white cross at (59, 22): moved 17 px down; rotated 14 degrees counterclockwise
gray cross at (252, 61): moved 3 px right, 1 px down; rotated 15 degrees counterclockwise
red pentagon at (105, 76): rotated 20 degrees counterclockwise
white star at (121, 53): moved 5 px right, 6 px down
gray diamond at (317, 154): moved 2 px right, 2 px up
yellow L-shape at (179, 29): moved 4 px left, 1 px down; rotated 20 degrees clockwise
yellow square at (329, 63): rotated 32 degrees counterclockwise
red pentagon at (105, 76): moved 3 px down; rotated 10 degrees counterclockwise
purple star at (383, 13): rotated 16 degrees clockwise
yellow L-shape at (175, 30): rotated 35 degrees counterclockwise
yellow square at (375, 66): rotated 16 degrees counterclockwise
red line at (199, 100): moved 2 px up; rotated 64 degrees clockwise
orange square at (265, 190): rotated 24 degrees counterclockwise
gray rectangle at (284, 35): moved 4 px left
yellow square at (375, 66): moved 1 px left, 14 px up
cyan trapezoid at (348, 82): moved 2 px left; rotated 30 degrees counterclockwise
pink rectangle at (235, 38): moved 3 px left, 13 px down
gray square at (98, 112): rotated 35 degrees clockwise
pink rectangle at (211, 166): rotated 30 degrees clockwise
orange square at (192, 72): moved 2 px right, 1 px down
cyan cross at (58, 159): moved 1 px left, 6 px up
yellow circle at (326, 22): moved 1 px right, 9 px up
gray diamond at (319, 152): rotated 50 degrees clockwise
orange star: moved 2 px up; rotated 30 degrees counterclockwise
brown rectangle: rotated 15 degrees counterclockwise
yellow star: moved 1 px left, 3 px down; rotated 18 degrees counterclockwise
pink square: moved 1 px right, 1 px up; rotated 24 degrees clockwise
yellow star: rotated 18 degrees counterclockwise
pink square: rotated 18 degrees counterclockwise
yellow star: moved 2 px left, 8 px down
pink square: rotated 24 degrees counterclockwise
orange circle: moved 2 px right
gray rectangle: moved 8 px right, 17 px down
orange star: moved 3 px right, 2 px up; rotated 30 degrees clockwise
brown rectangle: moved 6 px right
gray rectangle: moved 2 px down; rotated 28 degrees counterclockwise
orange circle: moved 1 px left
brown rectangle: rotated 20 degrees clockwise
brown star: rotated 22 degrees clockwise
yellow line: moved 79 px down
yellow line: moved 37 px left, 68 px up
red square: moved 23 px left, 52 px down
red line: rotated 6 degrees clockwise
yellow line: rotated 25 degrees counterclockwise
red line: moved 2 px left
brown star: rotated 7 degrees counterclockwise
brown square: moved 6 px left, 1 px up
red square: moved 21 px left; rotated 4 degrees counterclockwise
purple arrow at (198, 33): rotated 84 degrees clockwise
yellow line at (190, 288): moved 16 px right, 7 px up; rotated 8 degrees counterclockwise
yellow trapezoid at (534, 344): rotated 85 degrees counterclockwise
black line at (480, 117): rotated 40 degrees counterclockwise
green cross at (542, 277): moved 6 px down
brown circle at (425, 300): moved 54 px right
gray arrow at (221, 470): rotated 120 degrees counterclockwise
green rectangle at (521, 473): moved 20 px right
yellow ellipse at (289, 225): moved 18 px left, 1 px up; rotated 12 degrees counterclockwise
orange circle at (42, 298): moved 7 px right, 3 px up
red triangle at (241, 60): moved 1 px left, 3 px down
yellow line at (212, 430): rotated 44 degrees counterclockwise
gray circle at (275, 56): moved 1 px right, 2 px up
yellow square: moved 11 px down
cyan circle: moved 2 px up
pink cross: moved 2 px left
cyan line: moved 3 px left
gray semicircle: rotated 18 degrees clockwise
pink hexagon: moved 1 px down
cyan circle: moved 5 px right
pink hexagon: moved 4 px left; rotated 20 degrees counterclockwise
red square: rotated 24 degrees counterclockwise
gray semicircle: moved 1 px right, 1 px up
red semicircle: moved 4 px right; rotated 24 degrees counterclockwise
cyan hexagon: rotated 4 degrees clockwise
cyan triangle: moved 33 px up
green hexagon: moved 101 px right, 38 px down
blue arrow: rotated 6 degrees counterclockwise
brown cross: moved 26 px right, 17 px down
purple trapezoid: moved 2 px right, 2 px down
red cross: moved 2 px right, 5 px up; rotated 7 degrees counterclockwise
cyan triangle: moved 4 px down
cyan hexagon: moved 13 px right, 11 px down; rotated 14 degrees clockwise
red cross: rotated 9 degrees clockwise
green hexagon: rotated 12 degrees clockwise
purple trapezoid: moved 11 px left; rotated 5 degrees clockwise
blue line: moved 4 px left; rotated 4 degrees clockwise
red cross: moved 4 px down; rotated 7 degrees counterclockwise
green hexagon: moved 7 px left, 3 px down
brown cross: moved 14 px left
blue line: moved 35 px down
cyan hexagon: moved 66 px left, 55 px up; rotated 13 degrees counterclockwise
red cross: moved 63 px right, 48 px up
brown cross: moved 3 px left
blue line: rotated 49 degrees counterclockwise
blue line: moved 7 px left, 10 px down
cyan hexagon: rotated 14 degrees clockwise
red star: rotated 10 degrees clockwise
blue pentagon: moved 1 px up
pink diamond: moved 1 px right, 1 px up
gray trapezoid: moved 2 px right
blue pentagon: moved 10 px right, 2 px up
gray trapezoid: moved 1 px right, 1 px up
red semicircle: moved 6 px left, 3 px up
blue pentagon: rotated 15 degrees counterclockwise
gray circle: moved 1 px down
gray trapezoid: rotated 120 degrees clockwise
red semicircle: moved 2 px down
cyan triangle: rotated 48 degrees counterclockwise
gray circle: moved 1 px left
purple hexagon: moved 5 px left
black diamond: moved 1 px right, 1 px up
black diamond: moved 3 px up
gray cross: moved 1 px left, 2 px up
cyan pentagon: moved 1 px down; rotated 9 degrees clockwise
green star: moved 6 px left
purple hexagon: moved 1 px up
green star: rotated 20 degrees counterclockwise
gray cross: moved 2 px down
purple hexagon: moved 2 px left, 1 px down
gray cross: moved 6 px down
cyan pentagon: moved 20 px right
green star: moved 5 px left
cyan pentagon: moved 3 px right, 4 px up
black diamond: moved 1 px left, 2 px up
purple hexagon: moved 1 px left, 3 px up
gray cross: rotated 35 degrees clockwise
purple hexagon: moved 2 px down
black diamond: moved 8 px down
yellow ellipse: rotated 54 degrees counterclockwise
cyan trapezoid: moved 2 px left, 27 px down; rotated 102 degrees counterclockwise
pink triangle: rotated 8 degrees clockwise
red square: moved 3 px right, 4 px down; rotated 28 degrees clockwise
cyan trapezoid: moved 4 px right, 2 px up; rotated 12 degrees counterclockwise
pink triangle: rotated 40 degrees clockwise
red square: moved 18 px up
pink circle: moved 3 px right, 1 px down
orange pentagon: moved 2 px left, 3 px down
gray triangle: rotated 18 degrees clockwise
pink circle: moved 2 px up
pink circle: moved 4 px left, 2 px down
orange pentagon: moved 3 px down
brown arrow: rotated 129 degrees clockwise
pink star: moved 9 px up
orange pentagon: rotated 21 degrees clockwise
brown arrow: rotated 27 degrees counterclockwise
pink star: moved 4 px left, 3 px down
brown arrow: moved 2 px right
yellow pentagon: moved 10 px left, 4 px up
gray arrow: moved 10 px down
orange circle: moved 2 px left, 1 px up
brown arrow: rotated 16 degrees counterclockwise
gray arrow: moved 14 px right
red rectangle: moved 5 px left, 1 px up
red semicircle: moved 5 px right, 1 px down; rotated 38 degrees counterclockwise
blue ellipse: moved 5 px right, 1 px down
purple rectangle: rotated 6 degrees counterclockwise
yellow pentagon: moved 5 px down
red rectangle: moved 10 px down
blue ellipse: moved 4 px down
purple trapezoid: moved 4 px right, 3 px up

+++++

• _What this task involves_:
Count the lines of the material above that contain the string "white", treating uppercase and lowercase as different, and give only the number.

• _Complete response_:
2